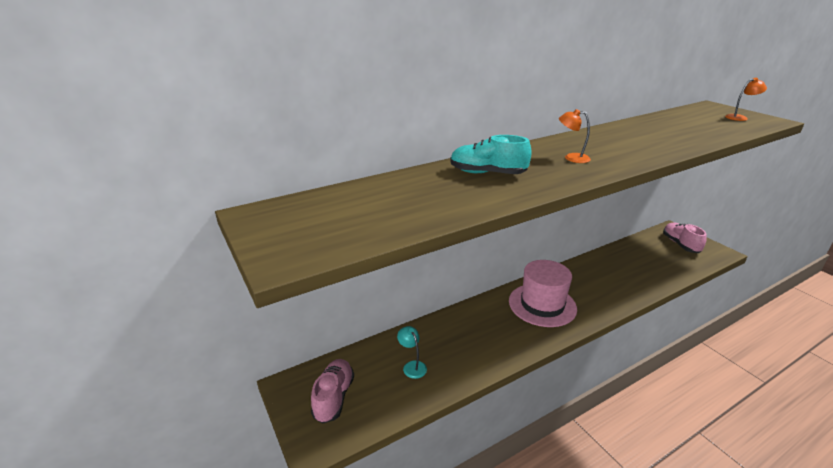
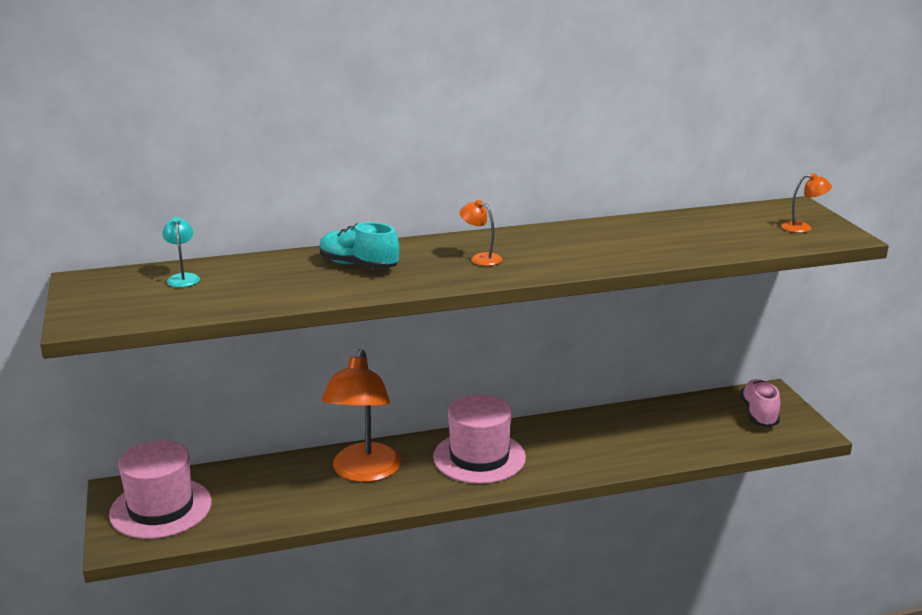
camera: 15 degrees right, 5 degrees down
(334, 397) = (161, 508): pink shoe -> pink hat
(412, 366) = (266, 494): turquoise lamp -> turquoise lamp (183, 278)
(472, 332) = (364, 472): none -> orange lamp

- [What is being asked]: Return the listing verbatim; pictures are not part of the copy.

- [Result]:
camera: 15 degrees right, 5 degrees down
(334, 397) = (161, 508): pink shoe -> pink hat
(412, 366) = (266, 494): turquoise lamp -> turquoise lamp (183, 278)
(472, 332) = (364, 472): none -> orange lamp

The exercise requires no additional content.